The line containing "old: royal purple gum eraser", plus every line that follows it to the end of the listing below, is what you transcribe exactly; omit all pictures.
Segment Start: THE RECORDS
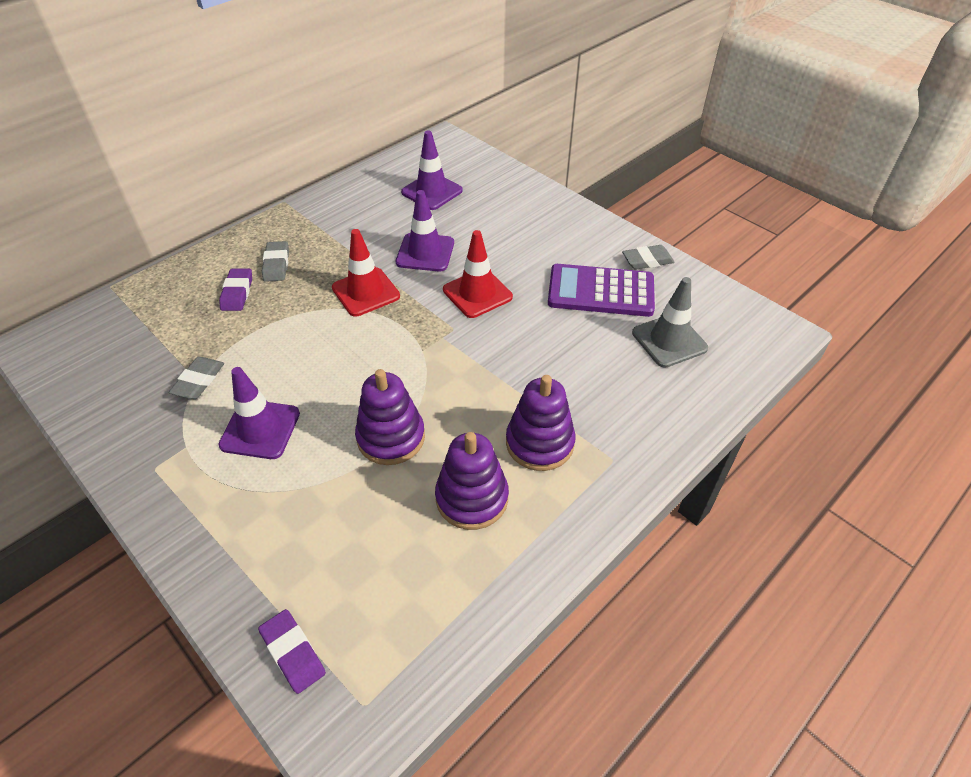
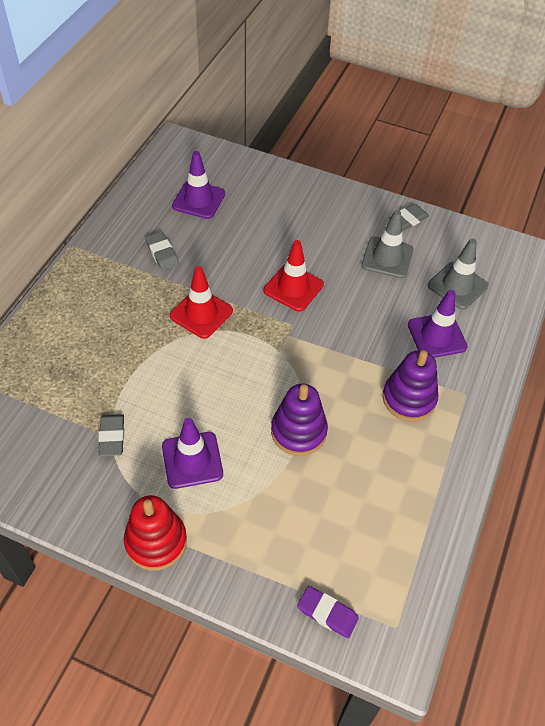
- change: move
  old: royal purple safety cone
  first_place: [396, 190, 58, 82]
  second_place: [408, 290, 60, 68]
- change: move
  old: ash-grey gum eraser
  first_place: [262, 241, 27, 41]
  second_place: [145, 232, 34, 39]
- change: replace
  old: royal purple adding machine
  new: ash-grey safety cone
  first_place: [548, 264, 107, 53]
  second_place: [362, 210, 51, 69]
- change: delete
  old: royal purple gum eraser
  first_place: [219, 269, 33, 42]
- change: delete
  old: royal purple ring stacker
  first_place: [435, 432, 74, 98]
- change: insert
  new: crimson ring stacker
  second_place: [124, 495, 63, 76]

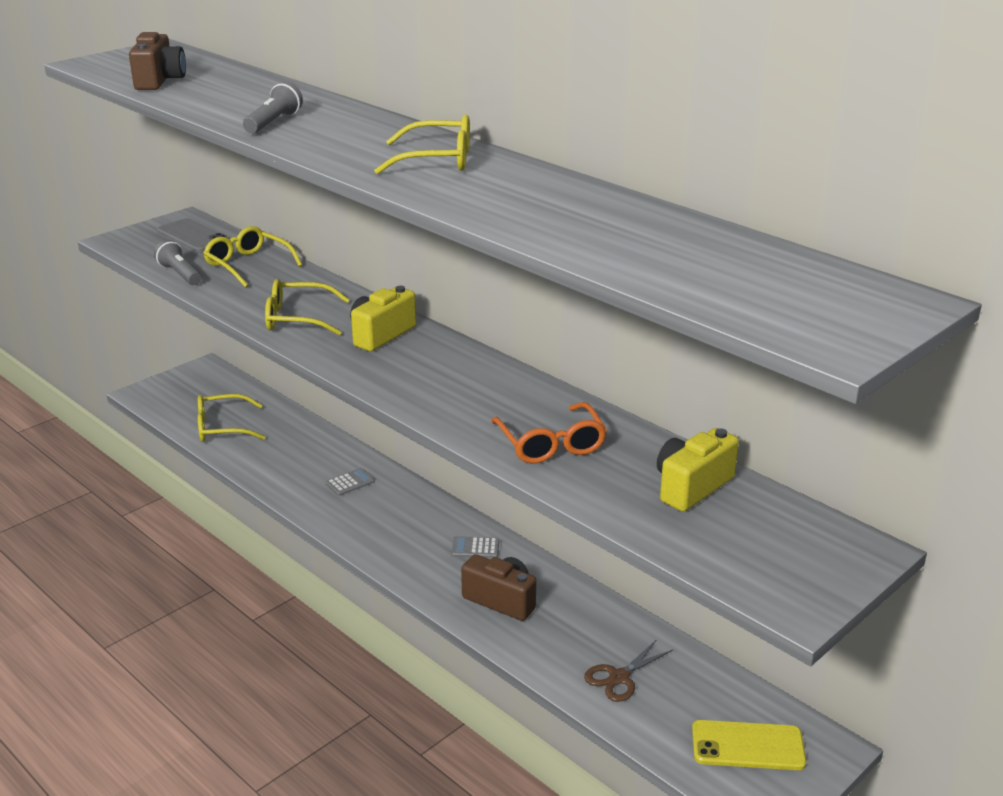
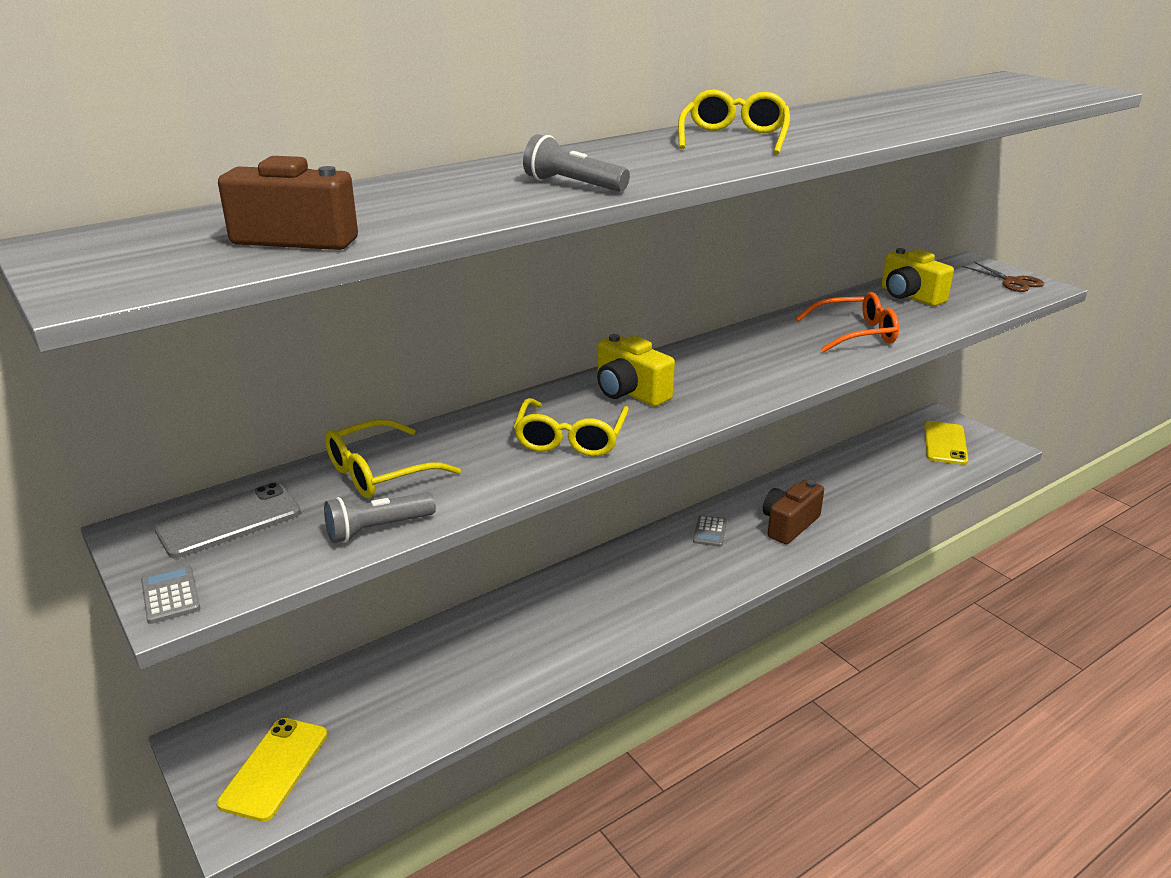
- change: delete
  old: bright yellow eyeglasses
  first_place: [198, 394, 67, 48]
- change: move
  old: ash-grey adding machine
  first_place: [326, 468, 49, 28]
  second_place: [141, 564, 59, 60]
- change: move
  old: brown scissors
  first_place: [584, 640, 89, 62]
  second_place: [962, 262, 82, 30]
- change: insert
  new: bright yellow mobile phone
  second_place: [217, 718, 111, 104]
Segment End: THE RECORDS
• RESPONSE TO THE TASK:
  old: royal purple gum eraser
  first_place: [219, 269, 33, 42]
- change: delete
  old: royal purple ring stacker
  first_place: [435, 432, 74, 98]
- change: insert
  new: crimson ring stacker
  second_place: [124, 495, 63, 76]

- change: delete
  old: bright yellow eyeglasses
  first_place: [198, 394, 67, 48]
- change: move
  old: ash-grey adding machine
  first_place: [326, 468, 49, 28]
  second_place: [141, 564, 59, 60]
- change: move
  old: brown scissors
  first_place: [584, 640, 89, 62]
  second_place: [962, 262, 82, 30]
- change: insert
  new: bright yellow mobile phone
  second_place: [217, 718, 111, 104]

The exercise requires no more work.